### The data:
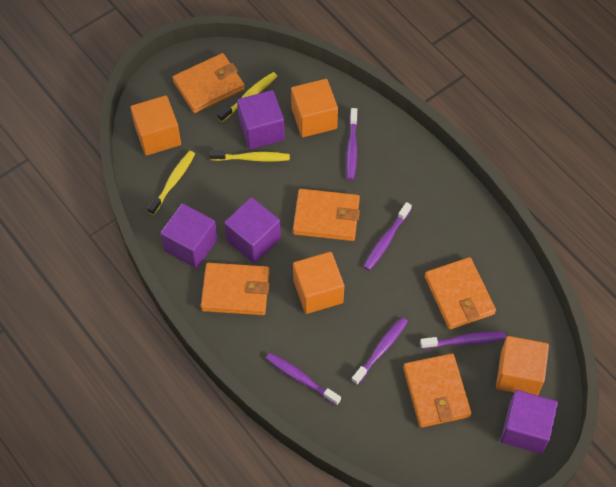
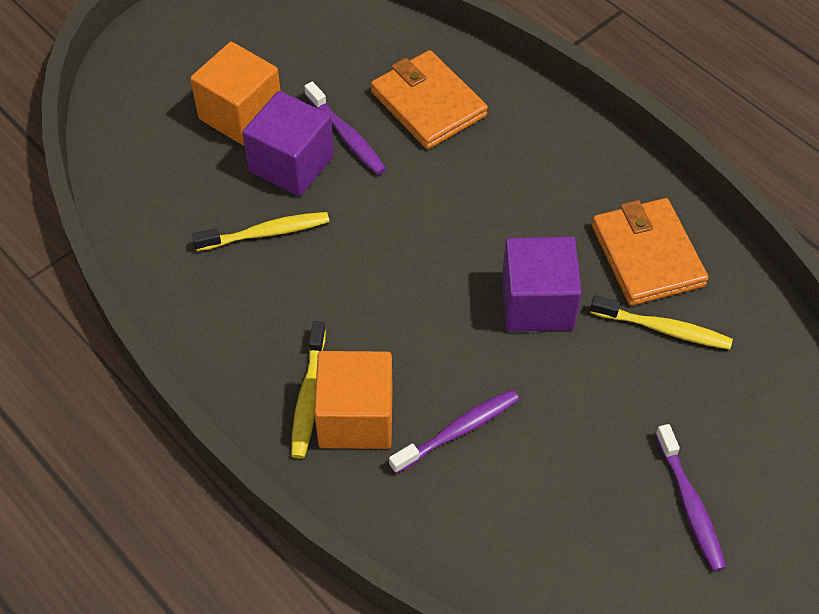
orange cube: [130,96,181,156] [291,79,338,137] [293,252,344,314] [496,336,549,395] = 4 -> [190,42,280,145] [314,351,393,449] = 2
orange wallet: [172,53,245,113] [201,263,270,315] [293,189,360,241] [403,353,471,428] [425,257,496,330] = 5 -> [371,50,488,149] [592,198,709,306] = 2
purple cube: [160,203,218,268] [224,197,281,264] [237,90,285,149] [500,390,558,454] = 4 -> [242,91,334,196] [502,237,582,332] = 2
purple toothbrush: [266,353,341,406] [346,108,358,180] [351,317,408,385] [364,202,412,271] [420,332,506,349] = 5 -> [304,82,386,175] [389,390,519,474] [655,424,726,571] = 3

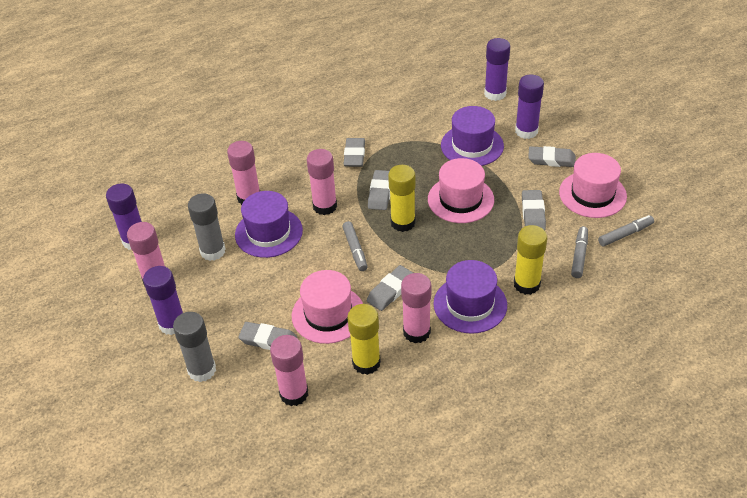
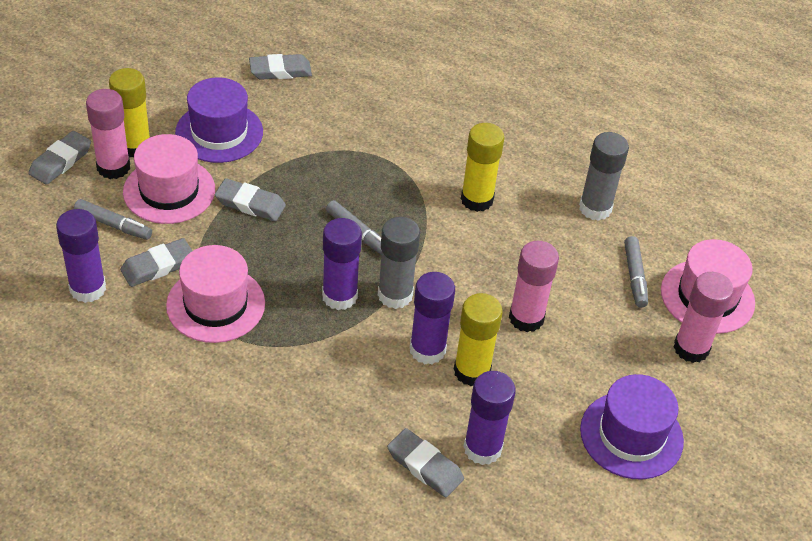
grey eraser: [238,322,297,350] [344,138,365,167] [367,265,413,311] [368,170,390,210] [522,190,546,230] [528,146,576,167] = 6 -> [28,131,91,185] [120,238,192,287] [215,178,286,221] [249,54,312,80] [387,428,464,498] = 5
pink glue stick: [127,222,165,286] [227,141,260,205] [270,335,308,406] [307,149,337,215] [401,273,431,343] = 5 -> [86,89,130,179] [509,241,559,332] [674,272,734,363] = 3
purple hat: [235,191,303,258] [433,260,507,334] [441,106,504,166] = 3 -> [175,77,263,163] [580,374,684,480] = 2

### Instruction:
Which lines in the records above contain the word "orange"? Copy each one.

### Result of this task:
orange cube: [130,96,181,156] [291,79,338,137] [293,252,344,314] [496,336,549,395] = 4 -> [190,42,280,145] [314,351,393,449] = 2
orange wallet: [172,53,245,113] [201,263,270,315] [293,189,360,241] [403,353,471,428] [425,257,496,330] = 5 -> [371,50,488,149] [592,198,709,306] = 2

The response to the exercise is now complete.